> _Activity_
The expected output is the data below, character for character, without its pictures.

Source records
- Opening Delimiter -

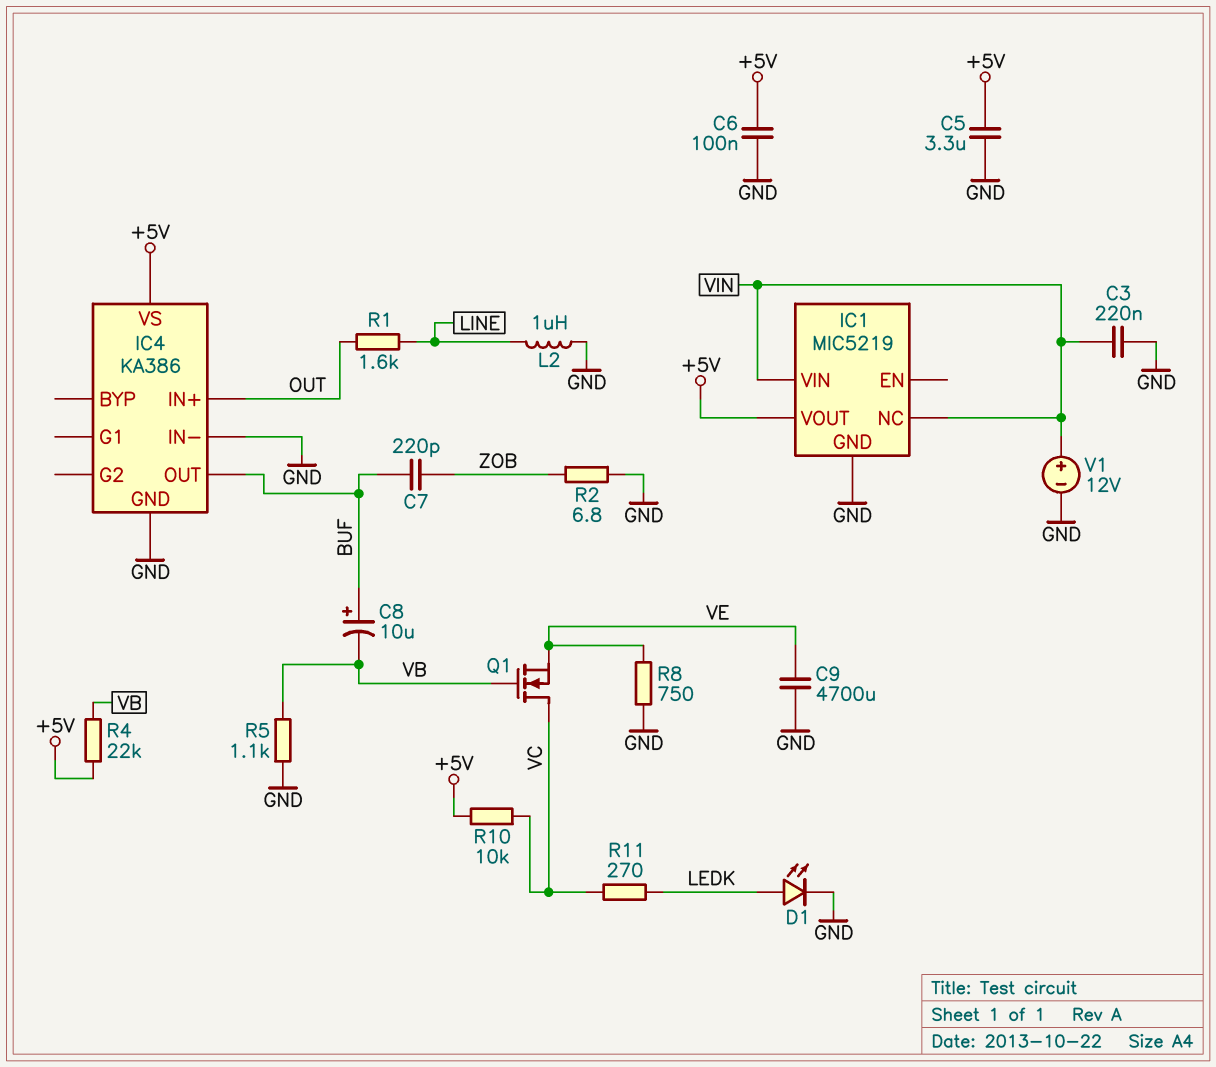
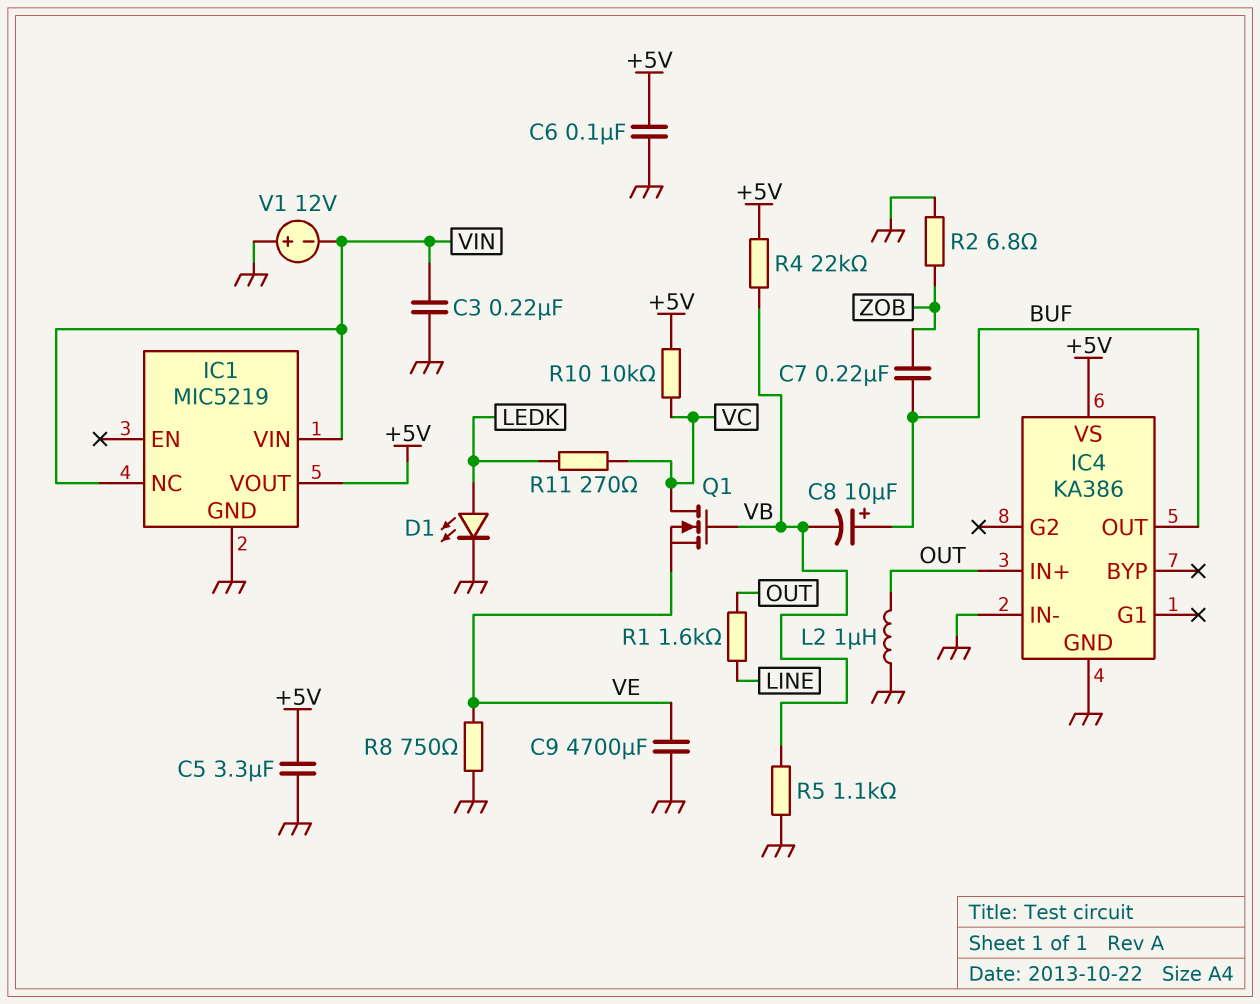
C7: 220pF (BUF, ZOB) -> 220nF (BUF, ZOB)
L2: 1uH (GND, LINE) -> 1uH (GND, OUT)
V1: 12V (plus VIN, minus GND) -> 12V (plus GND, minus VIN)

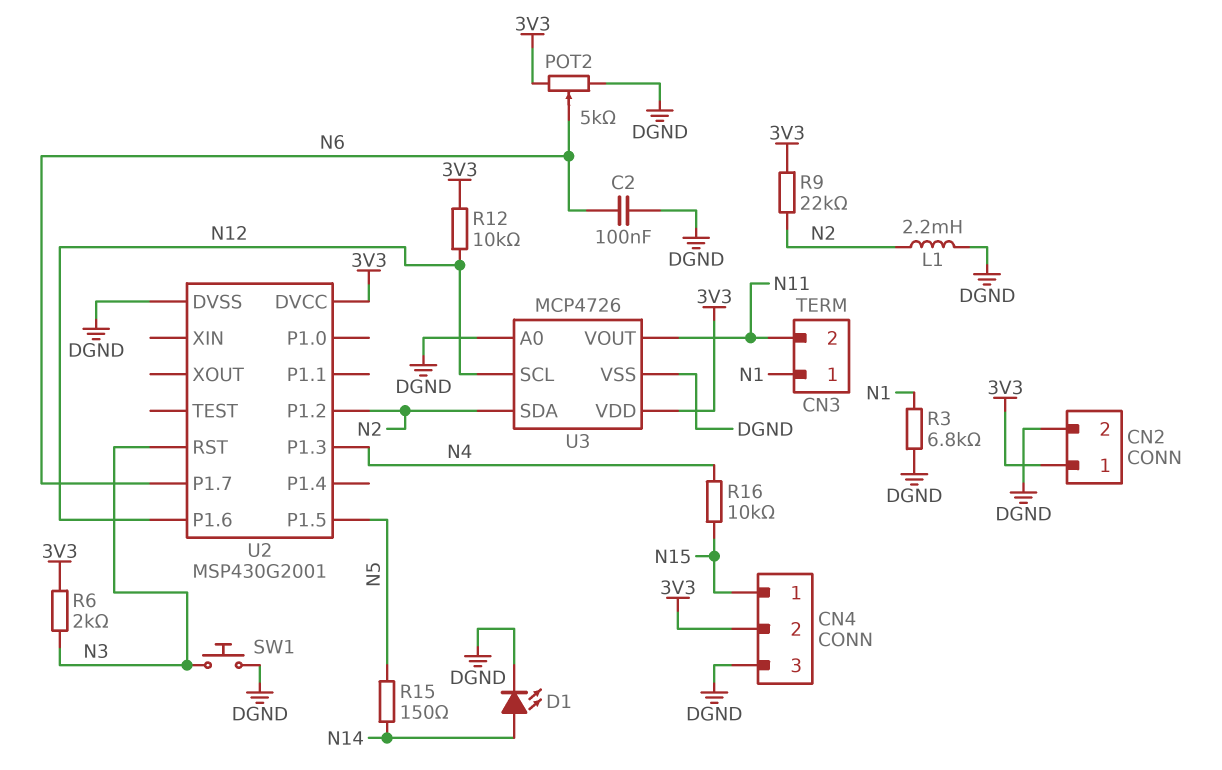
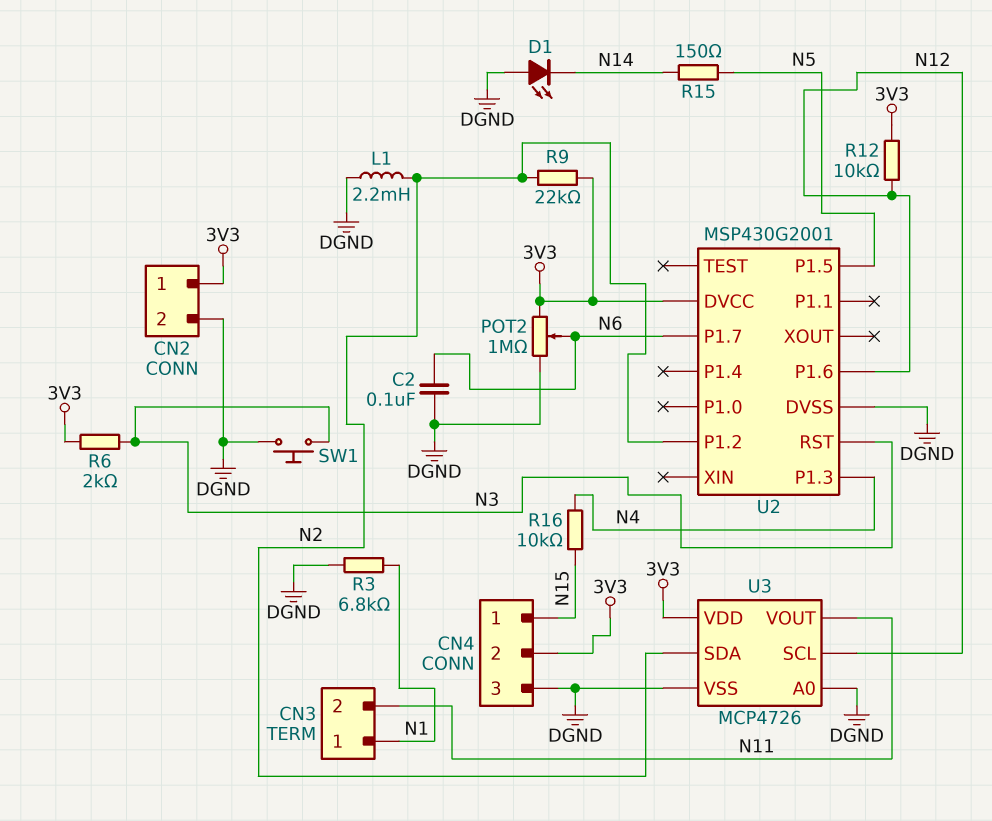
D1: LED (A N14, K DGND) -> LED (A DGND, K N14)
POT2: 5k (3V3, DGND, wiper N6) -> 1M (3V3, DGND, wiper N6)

- Closing Delimiter -

> _Written solution_
C7: 220pF (BUF, ZOB) -> 220nF (BUF, ZOB)
L2: 1uH (GND, LINE) -> 1uH (GND, OUT)
V1: 12V (plus VIN, minus GND) -> 12V (plus GND, minus VIN)

D1: LED (A N14, K DGND) -> LED (A DGND, K N14)
POT2: 5k (3V3, DGND, wiper N6) -> 1M (3V3, DGND, wiper N6)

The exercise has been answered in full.